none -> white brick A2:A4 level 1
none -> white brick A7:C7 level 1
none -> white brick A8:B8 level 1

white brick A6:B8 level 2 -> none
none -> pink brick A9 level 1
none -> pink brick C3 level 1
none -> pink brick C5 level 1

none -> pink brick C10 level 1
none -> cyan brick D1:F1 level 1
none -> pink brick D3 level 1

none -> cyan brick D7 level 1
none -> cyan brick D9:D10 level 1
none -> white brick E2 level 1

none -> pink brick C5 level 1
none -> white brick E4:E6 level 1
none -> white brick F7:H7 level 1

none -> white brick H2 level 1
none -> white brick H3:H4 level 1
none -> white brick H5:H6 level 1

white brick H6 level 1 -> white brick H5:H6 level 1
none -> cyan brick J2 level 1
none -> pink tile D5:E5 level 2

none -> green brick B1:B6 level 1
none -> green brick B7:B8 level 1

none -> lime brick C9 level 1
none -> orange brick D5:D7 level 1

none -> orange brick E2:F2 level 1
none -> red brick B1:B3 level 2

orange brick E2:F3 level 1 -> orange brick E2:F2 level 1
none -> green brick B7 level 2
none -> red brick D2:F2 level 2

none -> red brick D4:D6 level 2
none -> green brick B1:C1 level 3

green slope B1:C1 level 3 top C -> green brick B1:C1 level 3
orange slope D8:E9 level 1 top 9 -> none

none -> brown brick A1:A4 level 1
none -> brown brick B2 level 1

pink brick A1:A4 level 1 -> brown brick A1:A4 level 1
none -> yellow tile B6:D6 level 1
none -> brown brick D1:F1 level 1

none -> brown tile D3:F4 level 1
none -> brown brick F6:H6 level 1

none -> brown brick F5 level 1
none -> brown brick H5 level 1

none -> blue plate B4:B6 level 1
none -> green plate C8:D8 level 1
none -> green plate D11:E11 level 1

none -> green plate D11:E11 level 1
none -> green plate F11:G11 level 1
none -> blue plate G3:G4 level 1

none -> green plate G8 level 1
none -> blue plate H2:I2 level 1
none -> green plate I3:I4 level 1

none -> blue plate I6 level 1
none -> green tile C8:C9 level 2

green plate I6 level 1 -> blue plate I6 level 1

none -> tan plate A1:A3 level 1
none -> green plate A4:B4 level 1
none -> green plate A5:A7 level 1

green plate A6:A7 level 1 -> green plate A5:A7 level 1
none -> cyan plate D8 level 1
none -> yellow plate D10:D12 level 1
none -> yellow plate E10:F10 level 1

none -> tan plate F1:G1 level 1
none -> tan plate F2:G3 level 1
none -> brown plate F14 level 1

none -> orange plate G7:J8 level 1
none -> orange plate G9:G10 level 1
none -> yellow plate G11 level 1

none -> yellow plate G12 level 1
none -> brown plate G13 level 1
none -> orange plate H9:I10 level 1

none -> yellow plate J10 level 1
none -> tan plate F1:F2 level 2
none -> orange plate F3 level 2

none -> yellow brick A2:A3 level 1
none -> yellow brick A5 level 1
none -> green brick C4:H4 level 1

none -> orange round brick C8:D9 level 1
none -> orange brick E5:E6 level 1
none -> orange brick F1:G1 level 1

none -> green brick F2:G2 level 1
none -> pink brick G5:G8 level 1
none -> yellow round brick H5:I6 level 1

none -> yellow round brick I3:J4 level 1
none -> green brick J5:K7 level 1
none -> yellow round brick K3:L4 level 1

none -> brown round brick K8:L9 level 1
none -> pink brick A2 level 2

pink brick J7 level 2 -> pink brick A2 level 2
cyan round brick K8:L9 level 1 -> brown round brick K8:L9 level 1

TASK TO COMPLETE
Once you find the line with "none -> green plate A4:B4 level 1" above, print it and every line after it up to and including the line with "none -> yellow plate G11 level 1", exactly as written and nothing else.

RESPONSE FOR THIS EXERCISE
none -> green plate A4:B4 level 1
none -> green plate A5:A7 level 1

green plate A6:A7 level 1 -> green plate A5:A7 level 1
none -> cyan plate D8 level 1
none -> yellow plate D10:D12 level 1
none -> yellow plate E10:F10 level 1

none -> tan plate F1:G1 level 1
none -> tan plate F2:G3 level 1
none -> brown plate F14 level 1

none -> orange plate G7:J8 level 1
none -> orange plate G9:G10 level 1
none -> yellow plate G11 level 1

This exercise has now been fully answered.